Exercise prompt: Find the word "blue" in the listing, and copy out each line where it turns up.

The data:
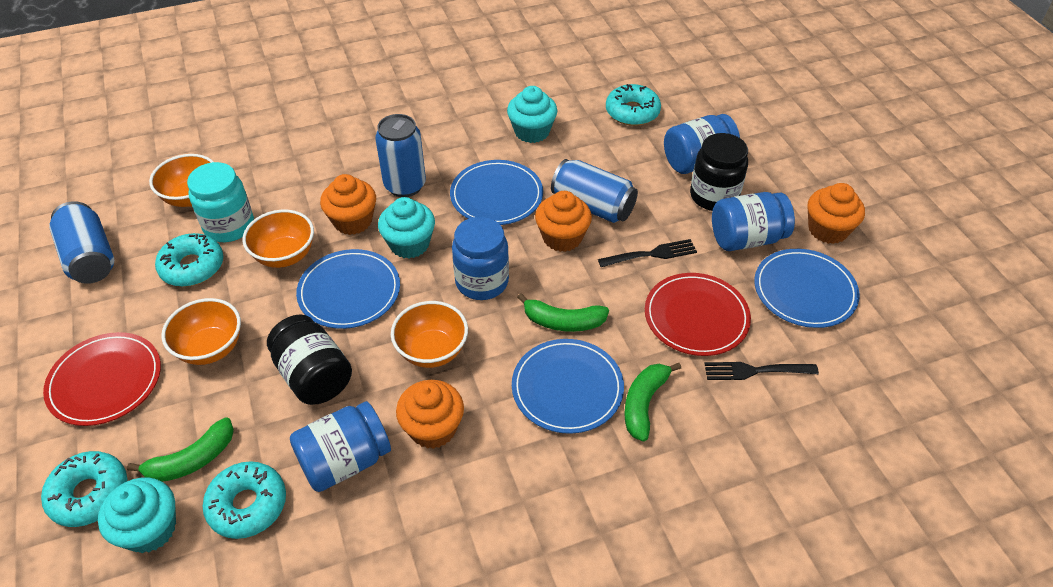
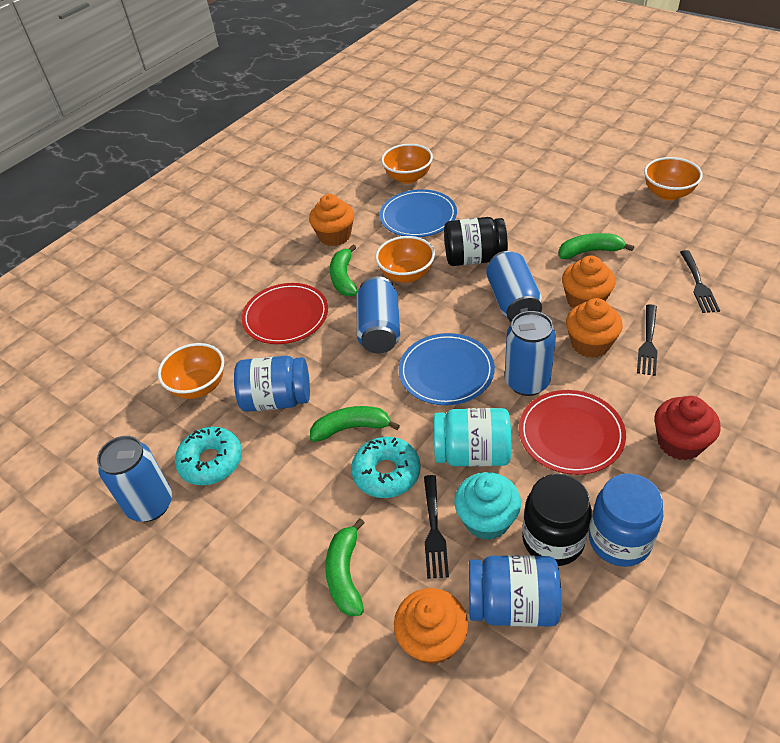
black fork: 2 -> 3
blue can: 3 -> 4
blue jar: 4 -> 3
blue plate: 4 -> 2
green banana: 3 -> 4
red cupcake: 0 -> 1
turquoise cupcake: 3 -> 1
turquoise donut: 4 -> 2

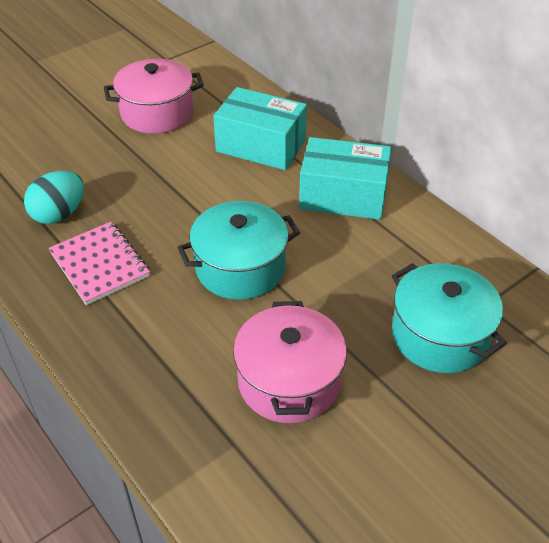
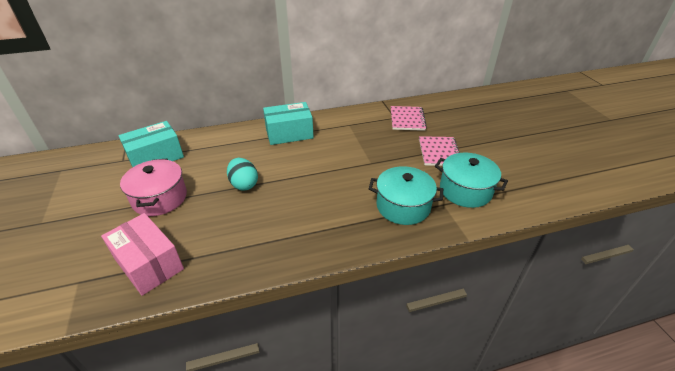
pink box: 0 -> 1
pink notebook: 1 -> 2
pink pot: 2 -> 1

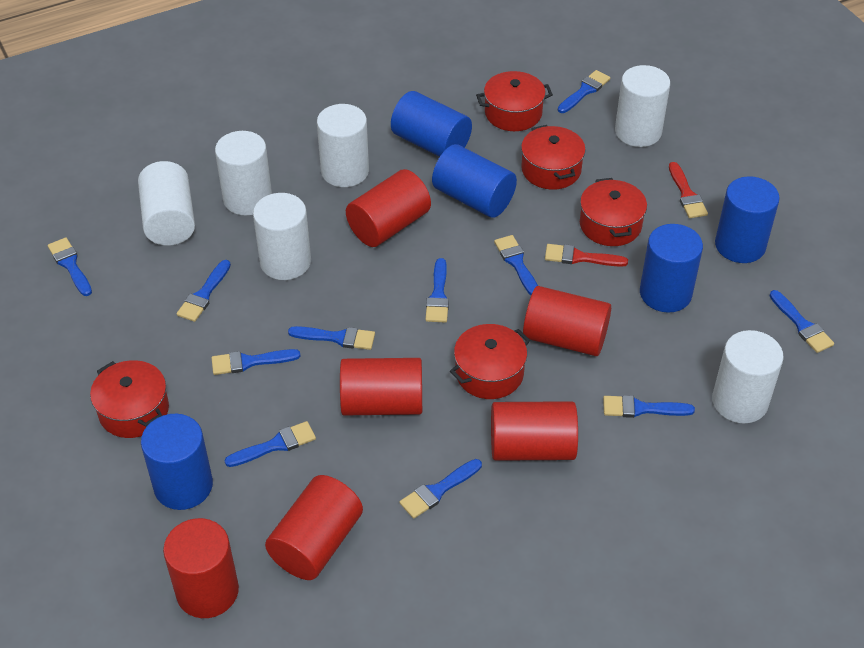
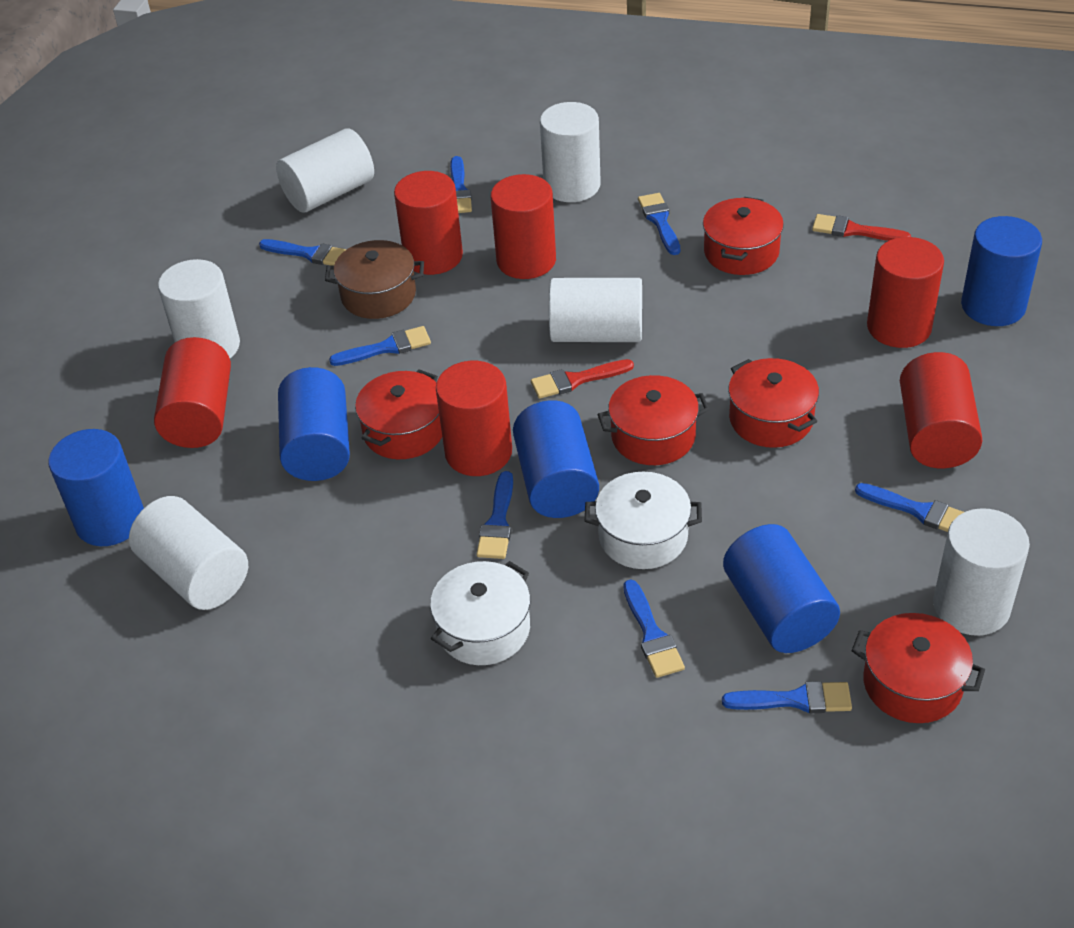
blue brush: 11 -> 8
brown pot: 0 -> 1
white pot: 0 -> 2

Worked solution:
blue can: 3 -> 4
blue jar: 4 -> 3
blue plate: 4 -> 2
blue brush: 11 -> 8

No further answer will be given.